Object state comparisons
──────

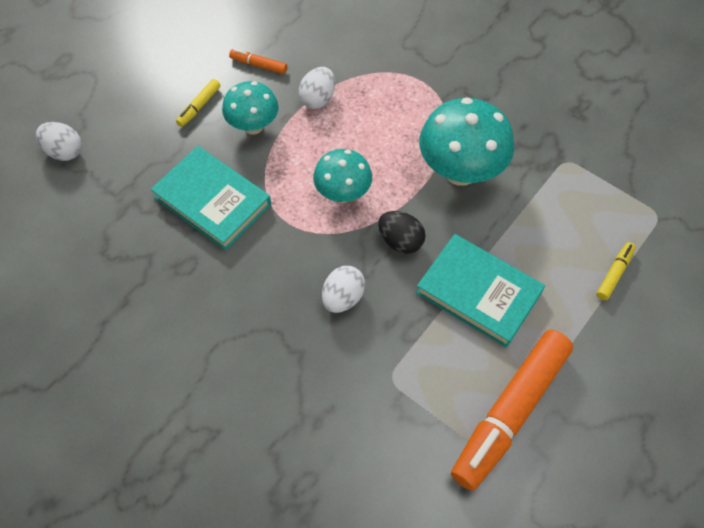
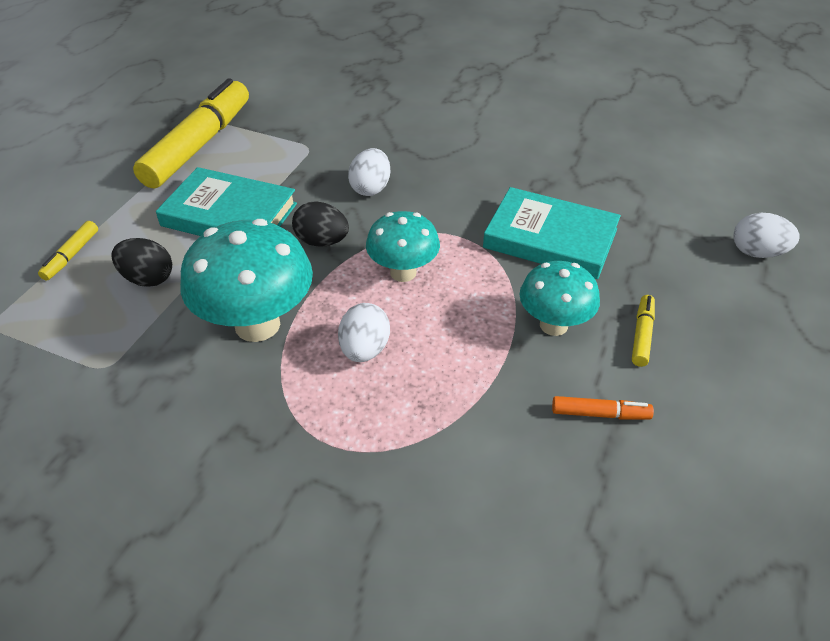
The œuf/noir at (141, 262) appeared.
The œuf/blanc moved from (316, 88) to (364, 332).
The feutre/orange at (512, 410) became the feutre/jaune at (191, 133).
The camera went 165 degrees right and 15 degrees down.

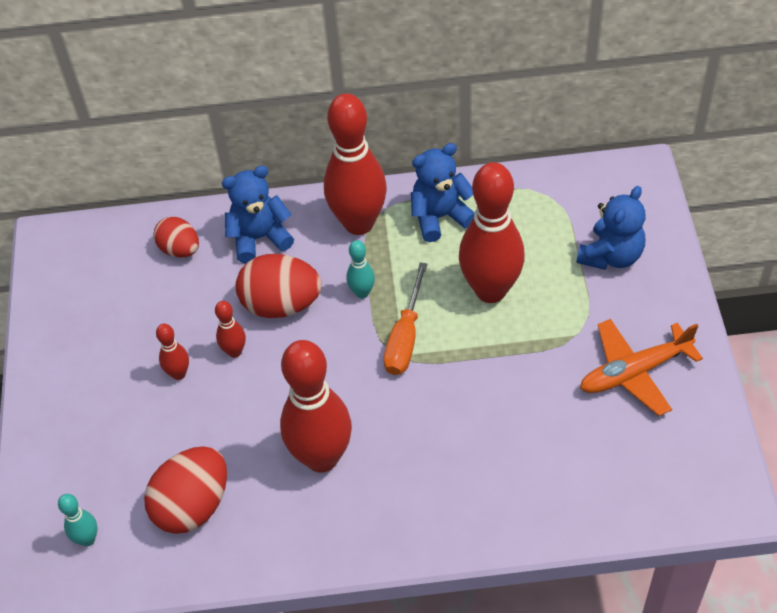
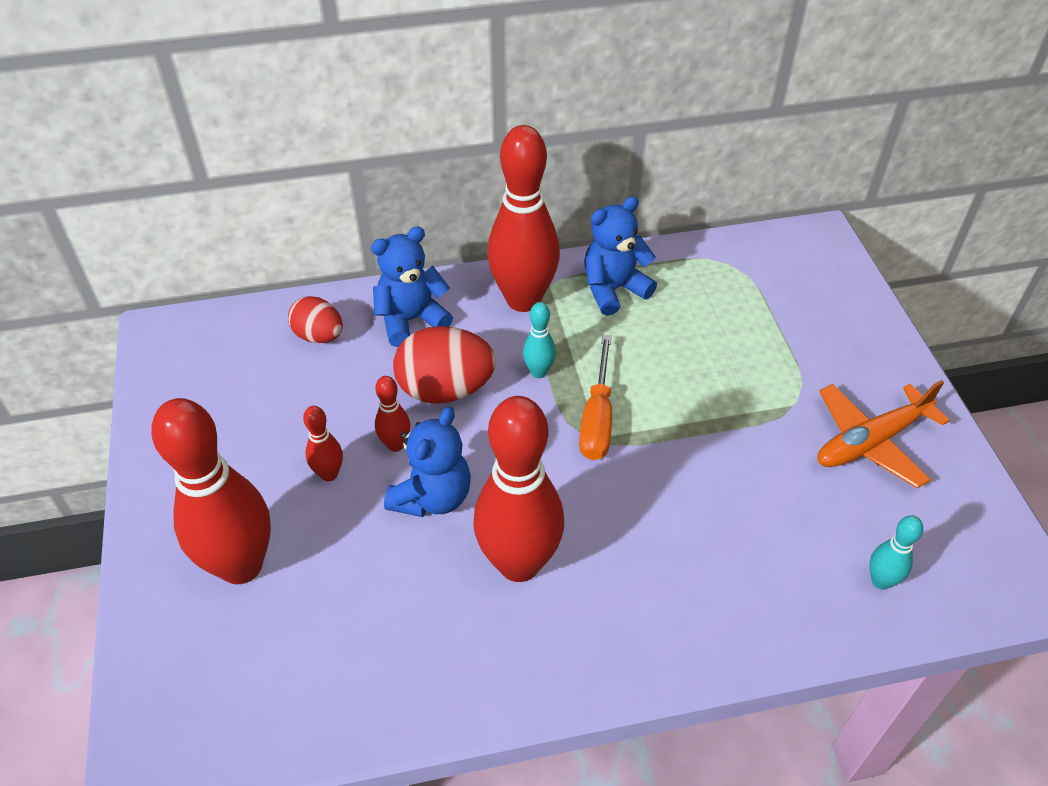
The œuf/rouge at (185, 490) disappeared.
The quille/turquoise moved from (77, 520) to (896, 553).
The quille/rouge moved from (492, 232) to (211, 491).
The ours en peluche/bleu moved from (610, 228) to (427, 462).
The camera went 10 degrees left and 5 degrees down.

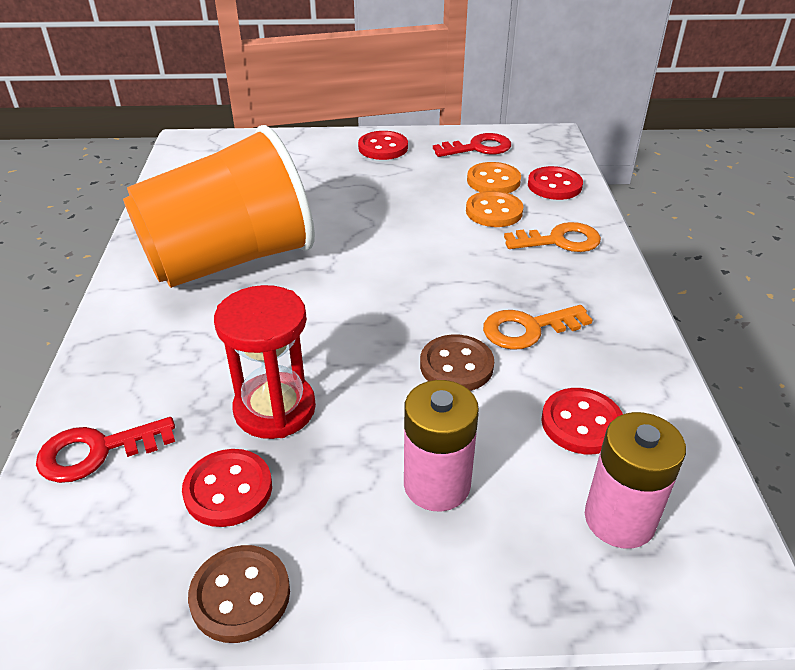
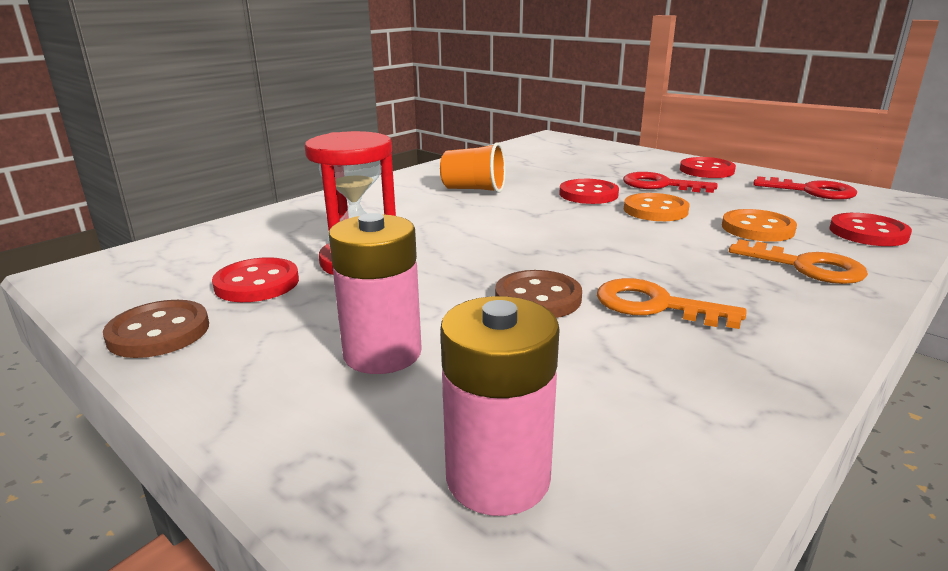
The clé/rouge moved from (105, 450) to (670, 182).
The bouton/orange moved from (494, 177) to (656, 207).
The bouton/rouge moved from (582, 421) to (589, 191).
The gobelet/orange at (219, 206) changed to 0.42 times the size.
The camera went 45 degrees right and 15 degrees down.

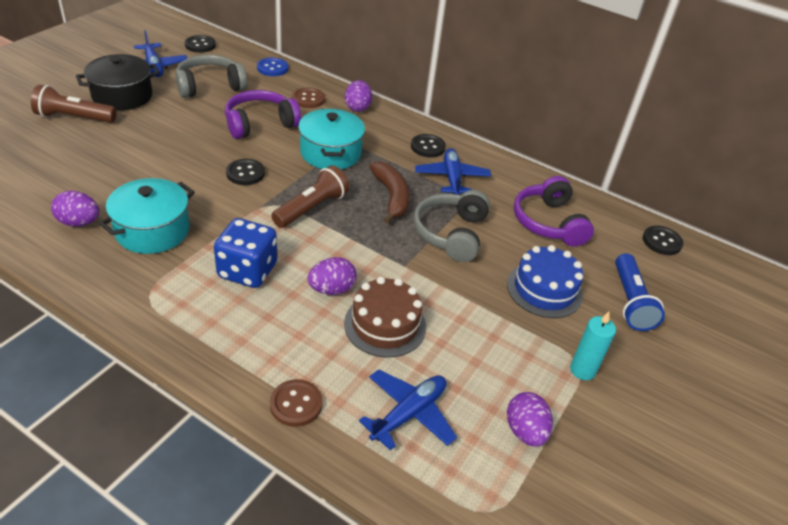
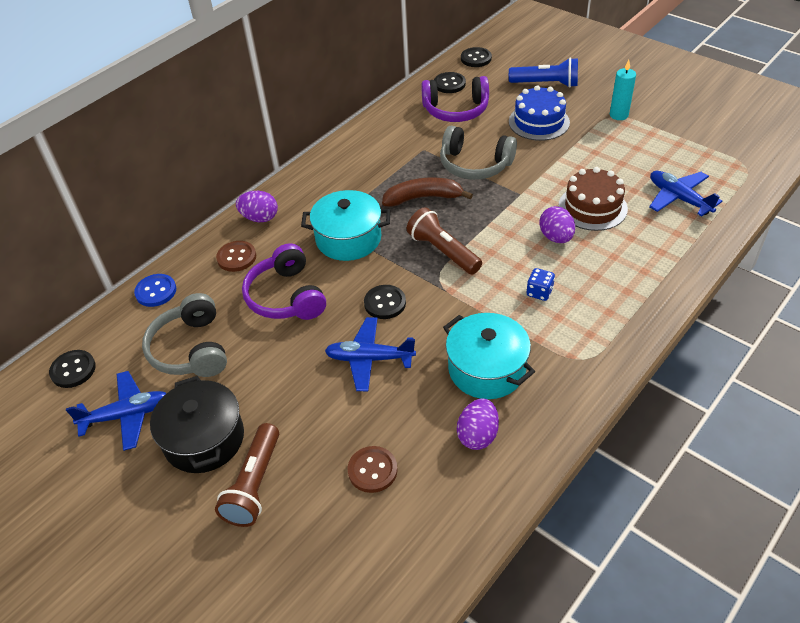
The œuf/violet at (530, 419) disappeared.
The bouton/marron moved from (296, 403) to (372, 469).
The bouton/noir moved from (428, 145) to (450, 82).
The avion/bleu moved from (453, 171) to (370, 354).
The dé/bleu at (245, 253) changed to 0.50 times the size.
The camera went 75 degrees left and 5 degrees up.

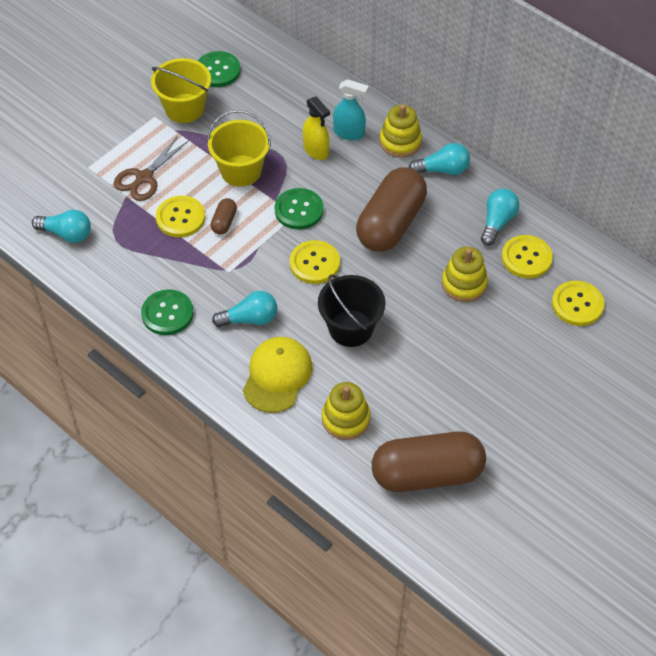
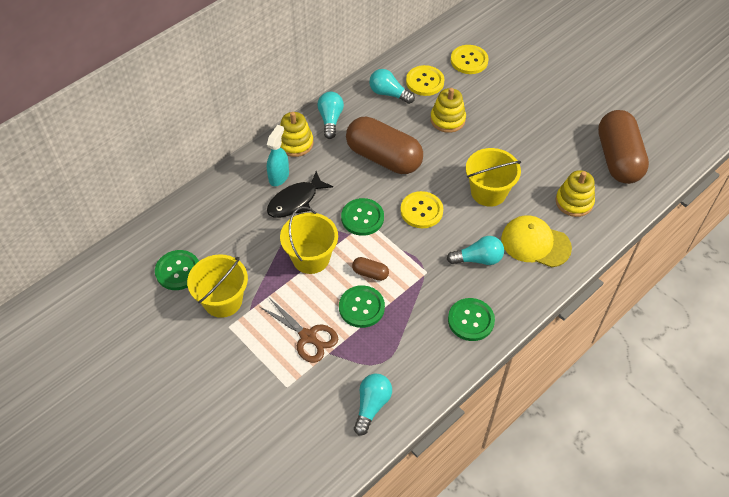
The vaporisateur/jaune at (316, 128) was replaced by the poisson/noir at (300, 194).
The bouton/jaune at (180, 216) became the bouton/vert at (362, 306).
The seau/noir at (352, 310) became the seau/jaune at (493, 177).
The ampoule/turquoise at (244, 309) turned 90 degrees clockwise.
The camera went 85 degrees left and 0 degrees up.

──────

Where a line of the records holds the word "orange", copy that line.

The feutre/orange at (512, 410) became the feutre/jaune at (191, 133).
The bouton/orange moved from (494, 177) to (656, 207).
The gobelet/orange at (219, 206) changed to 0.42 times the size.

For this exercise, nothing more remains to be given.